# Task statement:
Start at the line containing "Mask anything matching 'carcinoma'." and transcribe every line exactly through the end of the records below, and only those lines.

Source records
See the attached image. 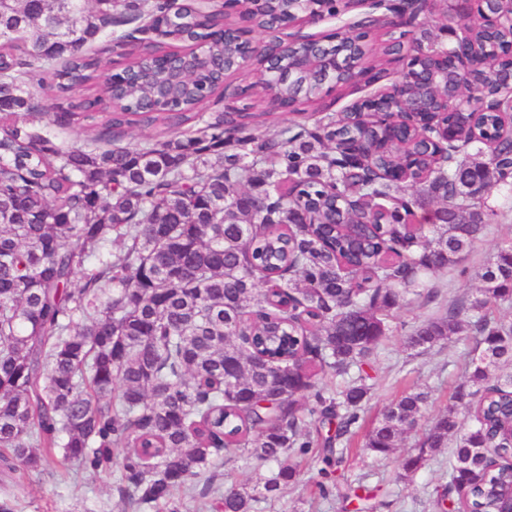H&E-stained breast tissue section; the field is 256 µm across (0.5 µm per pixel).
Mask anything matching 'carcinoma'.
<instances>
[{"label": "carcinoma", "instance_id": "obj_1", "mask_svg": "<svg viewBox=\"0 0 512 512\" xmlns=\"http://www.w3.org/2000/svg\"><path fill=\"white\" fill-rule=\"evenodd\" d=\"M309 7L267 0L252 20L267 32ZM166 9V0H0V462L19 485L52 463L116 473L135 512H182L173 491L191 494L200 483L216 512H258L297 481L299 464L282 460L291 453L320 461L326 496L371 390L363 367L392 335L408 296L435 297L425 276L455 265L483 234L482 190L512 179V141L466 164L457 153L495 136L497 115L480 114L473 128L458 114L444 116L460 127V141L440 159L421 148L430 130L403 129L399 138L420 149L402 180L395 170L405 148L377 139L368 112L353 121L327 112L307 74L260 76L258 86L303 99L316 117L311 126L261 138L252 124L266 112L204 119L220 89L209 79L212 58L166 110L147 109L148 88L132 84L123 105L103 113L102 137L60 140L54 128L100 95L112 99V77L101 83L98 74L99 54L111 46H94L112 41L114 27L161 22ZM212 10L205 22L188 12L175 26L208 40L224 26V6ZM470 28L483 71L438 80L464 85L477 102L507 68L512 32ZM143 30L116 41L133 57L130 69L147 65ZM211 49L229 63L241 52L218 40ZM34 77L57 92L51 123L38 118L46 105ZM131 125L172 134L117 143ZM369 141L384 174L351 173L341 146ZM403 182L416 195H401ZM404 213L419 216V227L390 237ZM477 277L483 286L473 300L406 336L423 351L460 334L474 345L454 402L402 464L416 472L460 434L448 481L434 489L438 512L449 502L458 512L499 509L477 480L491 465V446L509 445L512 322L490 308L512 303V244ZM329 375L347 382L330 388ZM427 399L413 391L392 400L363 450L390 455ZM459 404L470 420L462 433ZM235 456L277 468L224 491L215 473ZM338 496L360 500L363 512L377 508L351 485Z\"/></svg>", "mask_w": 512, "mask_h": 512}]
</instances>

# Output of the task:
Mask anything matching 'carcinoma'.
<instances>
[{"label": "carcinoma", "instance_id": "obj_1", "mask_svg": "<svg viewBox=\"0 0 512 512\" xmlns=\"http://www.w3.org/2000/svg\"><path fill=\"white\" fill-rule=\"evenodd\" d=\"M309 7L267 0L252 20L267 32ZM166 9V0H0V462L19 485L52 463L116 473L135 512H182L173 491L191 494L200 483L216 512H258L297 481L299 464L282 460L291 453L320 461L326 496L371 390L363 367L392 335L408 296L435 297L425 276L455 265L483 234L482 190L512 179V141L466 164L457 153L495 136L497 115L480 114L473 128L458 114L444 116L460 127V141L440 159L421 148L430 130L403 129L399 138L420 149L402 180L395 170L405 148L377 139L368 112L353 121L327 112L307 74L260 76L258 86L303 99L316 117L311 126L261 138L252 124L266 112L204 119L220 89L209 79L212 58L166 110L147 109L148 88L132 84L123 105L103 113L102 137L60 140L54 128L100 95L112 99V77L101 83L98 74L99 54L111 46H94L112 41L114 27L161 22ZM212 10L205 22L188 12L175 26L208 40L224 26V6ZM470 28L483 71L438 80L464 85L477 102L507 68L512 32ZM143 30L116 41L133 57L130 69L147 65ZM211 49L229 63L241 52L218 40ZM34 77L57 92L51 123L38 118L46 105ZM131 125L172 134L117 143ZM369 141L384 174L351 173L341 146ZM403 182L416 195H401ZM404 213L419 216V227L390 237ZM477 277L483 286L473 300L406 336L423 351L460 334L474 345L454 402L402 464L416 472L460 434L448 481L434 489L438 512L449 502L458 512L499 509L477 480L491 465V446L509 445L512 322L490 308L512 303V244ZM329 375L347 382L330 388ZM427 399L413 391L392 400L363 450L390 455ZM459 404L470 420L462 433ZM235 456L277 468L224 491L215 473ZM338 496L360 500L363 512L377 508L351 485Z\"/></svg>", "mask_w": 512, "mask_h": 512}]
</instances>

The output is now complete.